- **Aim of the exercise**
From the data below, copy exactly the lines that lie between the one holding "lime slope F5:G5 level 2 top F -> none" and the one holding "yellow brick I5", including both, and nothing more.

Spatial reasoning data
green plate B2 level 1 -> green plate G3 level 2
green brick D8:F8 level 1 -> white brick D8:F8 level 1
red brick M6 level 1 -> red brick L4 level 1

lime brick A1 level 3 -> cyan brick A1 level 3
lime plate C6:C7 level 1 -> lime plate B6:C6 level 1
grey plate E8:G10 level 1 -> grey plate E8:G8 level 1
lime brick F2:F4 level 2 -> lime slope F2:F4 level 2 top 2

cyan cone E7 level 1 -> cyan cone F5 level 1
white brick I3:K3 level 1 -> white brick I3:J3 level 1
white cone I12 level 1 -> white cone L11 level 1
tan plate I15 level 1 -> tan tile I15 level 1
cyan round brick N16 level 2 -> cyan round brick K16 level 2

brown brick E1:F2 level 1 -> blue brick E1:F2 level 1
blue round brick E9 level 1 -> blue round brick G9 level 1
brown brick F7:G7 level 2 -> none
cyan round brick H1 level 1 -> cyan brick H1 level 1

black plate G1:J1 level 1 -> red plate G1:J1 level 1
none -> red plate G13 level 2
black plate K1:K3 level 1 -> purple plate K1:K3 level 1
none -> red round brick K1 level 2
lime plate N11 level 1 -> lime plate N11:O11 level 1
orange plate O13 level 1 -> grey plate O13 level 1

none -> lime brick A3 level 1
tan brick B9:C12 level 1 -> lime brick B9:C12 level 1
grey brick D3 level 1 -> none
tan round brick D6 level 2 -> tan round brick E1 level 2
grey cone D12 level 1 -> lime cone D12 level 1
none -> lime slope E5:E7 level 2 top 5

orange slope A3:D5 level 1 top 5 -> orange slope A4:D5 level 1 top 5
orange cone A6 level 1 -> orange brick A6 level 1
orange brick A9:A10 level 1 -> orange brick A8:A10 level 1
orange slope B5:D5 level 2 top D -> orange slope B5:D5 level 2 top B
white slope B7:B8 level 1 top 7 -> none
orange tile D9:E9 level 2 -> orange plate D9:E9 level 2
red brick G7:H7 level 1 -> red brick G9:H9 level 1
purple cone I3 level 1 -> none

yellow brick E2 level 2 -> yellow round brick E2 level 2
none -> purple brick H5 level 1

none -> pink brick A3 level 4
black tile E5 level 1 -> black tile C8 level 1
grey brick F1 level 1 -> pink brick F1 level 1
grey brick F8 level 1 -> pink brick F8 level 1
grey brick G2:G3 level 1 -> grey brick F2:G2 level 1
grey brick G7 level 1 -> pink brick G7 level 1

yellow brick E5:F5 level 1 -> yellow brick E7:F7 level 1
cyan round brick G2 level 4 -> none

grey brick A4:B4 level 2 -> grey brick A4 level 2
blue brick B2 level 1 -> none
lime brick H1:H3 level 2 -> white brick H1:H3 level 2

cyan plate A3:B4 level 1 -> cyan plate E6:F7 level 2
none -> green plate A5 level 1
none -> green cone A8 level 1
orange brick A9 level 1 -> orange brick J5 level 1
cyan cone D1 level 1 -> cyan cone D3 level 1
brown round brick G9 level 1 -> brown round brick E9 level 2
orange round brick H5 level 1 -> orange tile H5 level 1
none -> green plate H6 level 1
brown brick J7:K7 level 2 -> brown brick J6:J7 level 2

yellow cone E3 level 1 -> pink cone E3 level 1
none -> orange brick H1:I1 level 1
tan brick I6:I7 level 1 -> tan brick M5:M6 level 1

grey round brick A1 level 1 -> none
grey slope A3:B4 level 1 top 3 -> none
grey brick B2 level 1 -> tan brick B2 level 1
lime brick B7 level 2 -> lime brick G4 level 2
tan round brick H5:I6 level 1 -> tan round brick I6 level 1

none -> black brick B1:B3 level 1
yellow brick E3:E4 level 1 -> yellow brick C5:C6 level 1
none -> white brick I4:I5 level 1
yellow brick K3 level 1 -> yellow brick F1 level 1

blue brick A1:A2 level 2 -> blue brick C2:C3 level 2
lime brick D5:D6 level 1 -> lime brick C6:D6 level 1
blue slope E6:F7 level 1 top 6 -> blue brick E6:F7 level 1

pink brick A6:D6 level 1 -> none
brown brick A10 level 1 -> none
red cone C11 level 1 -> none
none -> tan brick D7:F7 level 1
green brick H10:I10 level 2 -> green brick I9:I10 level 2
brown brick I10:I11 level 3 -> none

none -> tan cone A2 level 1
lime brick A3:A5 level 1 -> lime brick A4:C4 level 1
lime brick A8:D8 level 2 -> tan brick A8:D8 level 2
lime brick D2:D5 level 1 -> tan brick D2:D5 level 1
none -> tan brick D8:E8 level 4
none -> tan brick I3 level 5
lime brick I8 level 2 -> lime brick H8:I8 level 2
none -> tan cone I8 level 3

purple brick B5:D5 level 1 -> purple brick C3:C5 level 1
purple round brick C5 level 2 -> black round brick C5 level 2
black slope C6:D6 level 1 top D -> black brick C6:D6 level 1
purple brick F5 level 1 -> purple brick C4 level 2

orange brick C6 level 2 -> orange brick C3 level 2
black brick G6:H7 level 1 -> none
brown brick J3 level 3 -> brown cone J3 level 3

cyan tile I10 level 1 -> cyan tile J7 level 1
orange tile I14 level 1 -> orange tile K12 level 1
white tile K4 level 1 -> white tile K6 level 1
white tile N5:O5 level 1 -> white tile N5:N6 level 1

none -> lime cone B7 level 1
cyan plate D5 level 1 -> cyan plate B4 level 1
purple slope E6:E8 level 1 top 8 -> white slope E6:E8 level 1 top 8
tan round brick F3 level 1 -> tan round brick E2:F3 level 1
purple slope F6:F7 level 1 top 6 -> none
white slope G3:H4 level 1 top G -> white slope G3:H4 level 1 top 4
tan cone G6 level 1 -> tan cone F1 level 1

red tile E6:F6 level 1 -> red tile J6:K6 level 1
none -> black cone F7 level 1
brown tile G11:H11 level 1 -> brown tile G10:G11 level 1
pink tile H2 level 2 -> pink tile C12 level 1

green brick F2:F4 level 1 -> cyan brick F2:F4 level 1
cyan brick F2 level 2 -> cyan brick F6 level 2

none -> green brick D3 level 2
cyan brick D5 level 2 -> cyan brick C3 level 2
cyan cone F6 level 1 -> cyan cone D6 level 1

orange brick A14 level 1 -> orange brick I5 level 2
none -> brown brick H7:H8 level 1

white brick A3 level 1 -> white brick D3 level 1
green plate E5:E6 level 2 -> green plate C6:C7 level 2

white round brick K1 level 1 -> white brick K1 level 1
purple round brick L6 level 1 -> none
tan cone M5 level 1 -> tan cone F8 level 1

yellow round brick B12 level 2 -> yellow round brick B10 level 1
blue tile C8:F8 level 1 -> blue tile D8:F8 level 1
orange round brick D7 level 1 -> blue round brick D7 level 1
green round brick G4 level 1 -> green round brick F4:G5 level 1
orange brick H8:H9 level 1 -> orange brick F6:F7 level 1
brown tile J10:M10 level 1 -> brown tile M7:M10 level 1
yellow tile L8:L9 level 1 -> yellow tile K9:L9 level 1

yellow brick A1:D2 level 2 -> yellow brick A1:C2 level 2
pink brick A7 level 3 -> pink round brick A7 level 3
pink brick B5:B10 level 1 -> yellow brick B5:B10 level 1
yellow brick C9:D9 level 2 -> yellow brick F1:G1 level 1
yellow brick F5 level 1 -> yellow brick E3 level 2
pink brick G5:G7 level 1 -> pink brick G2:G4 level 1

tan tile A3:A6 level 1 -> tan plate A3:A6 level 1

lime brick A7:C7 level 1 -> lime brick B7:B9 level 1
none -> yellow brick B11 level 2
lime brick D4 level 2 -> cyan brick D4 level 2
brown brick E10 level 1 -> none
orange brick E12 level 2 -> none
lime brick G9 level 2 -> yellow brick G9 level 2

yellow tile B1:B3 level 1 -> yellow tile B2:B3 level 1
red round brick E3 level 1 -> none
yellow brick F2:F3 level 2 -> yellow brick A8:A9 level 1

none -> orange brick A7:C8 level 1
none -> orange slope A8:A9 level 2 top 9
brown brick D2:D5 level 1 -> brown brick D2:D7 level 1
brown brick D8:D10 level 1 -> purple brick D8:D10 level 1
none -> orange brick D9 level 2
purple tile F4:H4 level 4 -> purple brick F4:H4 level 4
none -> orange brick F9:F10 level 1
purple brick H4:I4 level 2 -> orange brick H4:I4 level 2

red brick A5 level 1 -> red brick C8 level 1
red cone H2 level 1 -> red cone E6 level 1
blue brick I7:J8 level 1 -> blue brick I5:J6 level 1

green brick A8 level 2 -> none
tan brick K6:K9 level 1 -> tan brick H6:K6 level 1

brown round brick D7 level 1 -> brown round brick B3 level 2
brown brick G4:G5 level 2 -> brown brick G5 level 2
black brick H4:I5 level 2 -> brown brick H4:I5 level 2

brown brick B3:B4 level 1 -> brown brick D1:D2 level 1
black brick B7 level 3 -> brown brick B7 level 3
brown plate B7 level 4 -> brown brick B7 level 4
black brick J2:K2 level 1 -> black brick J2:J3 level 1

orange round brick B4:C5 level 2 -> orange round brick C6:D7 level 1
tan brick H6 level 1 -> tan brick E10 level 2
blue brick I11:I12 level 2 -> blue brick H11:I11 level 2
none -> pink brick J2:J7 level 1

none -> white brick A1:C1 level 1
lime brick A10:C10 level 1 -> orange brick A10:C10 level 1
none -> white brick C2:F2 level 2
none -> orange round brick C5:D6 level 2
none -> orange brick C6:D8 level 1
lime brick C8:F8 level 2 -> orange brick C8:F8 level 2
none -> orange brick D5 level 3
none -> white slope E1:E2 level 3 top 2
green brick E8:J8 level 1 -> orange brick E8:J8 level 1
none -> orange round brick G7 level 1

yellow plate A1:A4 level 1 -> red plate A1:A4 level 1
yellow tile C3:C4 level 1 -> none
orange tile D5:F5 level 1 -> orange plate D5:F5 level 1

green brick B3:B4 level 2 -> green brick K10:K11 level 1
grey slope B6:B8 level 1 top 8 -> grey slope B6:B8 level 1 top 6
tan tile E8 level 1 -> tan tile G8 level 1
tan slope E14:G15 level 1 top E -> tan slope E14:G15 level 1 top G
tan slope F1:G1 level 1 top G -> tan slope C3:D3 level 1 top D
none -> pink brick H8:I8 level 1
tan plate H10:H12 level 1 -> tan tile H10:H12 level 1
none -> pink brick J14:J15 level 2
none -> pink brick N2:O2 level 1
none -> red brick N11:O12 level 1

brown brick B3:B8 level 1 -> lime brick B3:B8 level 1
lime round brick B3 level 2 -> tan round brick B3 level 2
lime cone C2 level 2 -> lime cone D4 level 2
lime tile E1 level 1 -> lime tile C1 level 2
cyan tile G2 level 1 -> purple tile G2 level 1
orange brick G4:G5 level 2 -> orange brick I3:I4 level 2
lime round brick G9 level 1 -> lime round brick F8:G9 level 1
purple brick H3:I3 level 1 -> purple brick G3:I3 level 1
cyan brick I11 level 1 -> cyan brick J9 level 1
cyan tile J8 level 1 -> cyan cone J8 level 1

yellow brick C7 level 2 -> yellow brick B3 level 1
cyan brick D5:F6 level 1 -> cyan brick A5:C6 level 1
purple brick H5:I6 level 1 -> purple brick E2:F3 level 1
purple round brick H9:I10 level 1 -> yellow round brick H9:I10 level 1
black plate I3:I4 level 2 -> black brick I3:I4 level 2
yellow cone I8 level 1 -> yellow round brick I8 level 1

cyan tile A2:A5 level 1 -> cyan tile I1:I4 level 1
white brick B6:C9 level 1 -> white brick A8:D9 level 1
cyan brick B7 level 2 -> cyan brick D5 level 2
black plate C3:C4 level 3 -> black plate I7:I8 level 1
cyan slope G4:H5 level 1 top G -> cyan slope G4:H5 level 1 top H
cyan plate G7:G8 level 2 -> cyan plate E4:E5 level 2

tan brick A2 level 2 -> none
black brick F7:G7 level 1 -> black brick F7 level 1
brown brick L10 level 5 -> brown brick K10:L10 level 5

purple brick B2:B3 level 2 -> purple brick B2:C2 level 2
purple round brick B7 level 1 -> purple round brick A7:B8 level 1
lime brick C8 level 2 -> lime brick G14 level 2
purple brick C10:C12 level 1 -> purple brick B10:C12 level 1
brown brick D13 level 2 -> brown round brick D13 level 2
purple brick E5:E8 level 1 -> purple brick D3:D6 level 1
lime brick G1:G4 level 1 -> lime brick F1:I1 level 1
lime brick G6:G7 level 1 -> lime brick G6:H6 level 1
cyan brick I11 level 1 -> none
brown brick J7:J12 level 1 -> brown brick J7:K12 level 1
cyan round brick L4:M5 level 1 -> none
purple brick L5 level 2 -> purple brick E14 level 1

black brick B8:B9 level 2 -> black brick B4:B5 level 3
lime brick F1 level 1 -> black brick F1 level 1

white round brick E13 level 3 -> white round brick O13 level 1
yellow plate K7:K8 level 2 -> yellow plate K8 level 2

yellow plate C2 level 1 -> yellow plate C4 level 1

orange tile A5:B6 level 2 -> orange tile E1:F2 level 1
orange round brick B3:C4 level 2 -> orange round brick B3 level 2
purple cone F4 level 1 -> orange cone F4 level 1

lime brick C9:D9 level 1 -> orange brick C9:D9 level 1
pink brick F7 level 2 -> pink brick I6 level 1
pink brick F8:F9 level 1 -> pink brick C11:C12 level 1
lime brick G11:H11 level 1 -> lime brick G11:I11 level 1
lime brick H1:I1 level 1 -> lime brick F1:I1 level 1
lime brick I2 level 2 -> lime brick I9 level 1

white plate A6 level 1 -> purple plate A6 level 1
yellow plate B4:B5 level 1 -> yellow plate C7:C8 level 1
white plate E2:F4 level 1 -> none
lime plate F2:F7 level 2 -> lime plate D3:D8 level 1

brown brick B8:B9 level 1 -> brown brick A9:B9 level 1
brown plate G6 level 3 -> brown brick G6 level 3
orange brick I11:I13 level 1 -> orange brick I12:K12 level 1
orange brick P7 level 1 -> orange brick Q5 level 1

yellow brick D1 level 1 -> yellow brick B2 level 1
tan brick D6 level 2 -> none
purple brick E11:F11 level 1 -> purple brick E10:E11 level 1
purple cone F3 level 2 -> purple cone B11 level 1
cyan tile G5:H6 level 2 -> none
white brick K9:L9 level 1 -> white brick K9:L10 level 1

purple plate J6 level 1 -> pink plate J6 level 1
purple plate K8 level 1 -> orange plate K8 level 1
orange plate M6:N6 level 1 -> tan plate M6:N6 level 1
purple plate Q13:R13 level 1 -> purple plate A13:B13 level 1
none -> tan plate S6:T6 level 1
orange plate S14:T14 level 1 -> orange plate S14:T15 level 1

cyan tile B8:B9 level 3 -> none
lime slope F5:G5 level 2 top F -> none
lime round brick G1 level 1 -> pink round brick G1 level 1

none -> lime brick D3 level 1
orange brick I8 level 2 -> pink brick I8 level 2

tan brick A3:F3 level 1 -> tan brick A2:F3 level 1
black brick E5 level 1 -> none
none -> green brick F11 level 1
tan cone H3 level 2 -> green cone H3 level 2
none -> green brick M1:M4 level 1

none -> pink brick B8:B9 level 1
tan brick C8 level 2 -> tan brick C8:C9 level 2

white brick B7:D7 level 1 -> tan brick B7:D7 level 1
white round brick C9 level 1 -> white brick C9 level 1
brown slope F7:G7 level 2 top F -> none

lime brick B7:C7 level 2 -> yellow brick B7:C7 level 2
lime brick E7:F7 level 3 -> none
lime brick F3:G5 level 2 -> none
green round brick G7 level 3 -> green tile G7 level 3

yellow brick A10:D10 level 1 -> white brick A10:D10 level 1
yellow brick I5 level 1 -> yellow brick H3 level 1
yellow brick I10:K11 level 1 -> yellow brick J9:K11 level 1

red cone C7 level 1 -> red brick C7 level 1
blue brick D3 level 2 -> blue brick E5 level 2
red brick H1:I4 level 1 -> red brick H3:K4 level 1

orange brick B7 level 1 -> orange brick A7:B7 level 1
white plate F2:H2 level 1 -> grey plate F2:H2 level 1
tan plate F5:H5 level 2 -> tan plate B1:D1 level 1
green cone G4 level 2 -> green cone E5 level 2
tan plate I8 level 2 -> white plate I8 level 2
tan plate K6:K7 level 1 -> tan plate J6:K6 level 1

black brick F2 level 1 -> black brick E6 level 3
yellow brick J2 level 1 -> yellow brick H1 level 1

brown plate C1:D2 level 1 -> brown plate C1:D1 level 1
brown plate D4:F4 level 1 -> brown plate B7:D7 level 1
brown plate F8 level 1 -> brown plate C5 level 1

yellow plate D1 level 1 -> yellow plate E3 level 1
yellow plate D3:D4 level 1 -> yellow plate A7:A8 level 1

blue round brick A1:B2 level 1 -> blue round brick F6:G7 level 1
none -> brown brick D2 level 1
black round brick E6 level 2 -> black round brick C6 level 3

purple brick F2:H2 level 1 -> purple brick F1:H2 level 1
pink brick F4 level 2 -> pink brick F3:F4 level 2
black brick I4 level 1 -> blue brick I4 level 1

- **Solved exercise**
lime slope F5:G5 level 2 top F -> none
lime round brick G1 level 1 -> pink round brick G1 level 1

none -> lime brick D3 level 1
orange brick I8 level 2 -> pink brick I8 level 2

tan brick A3:F3 level 1 -> tan brick A2:F3 level 1
black brick E5 level 1 -> none
none -> green brick F11 level 1
tan cone H3 level 2 -> green cone H3 level 2
none -> green brick M1:M4 level 1

none -> pink brick B8:B9 level 1
tan brick C8 level 2 -> tan brick C8:C9 level 2

white brick B7:D7 level 1 -> tan brick B7:D7 level 1
white round brick C9 level 1 -> white brick C9 level 1
brown slope F7:G7 level 2 top F -> none

lime brick B7:C7 level 2 -> yellow brick B7:C7 level 2
lime brick E7:F7 level 3 -> none
lime brick F3:G5 level 2 -> none
green round brick G7 level 3 -> green tile G7 level 3

yellow brick A10:D10 level 1 -> white brick A10:D10 level 1
yellow brick I5 level 1 -> yellow brick H3 level 1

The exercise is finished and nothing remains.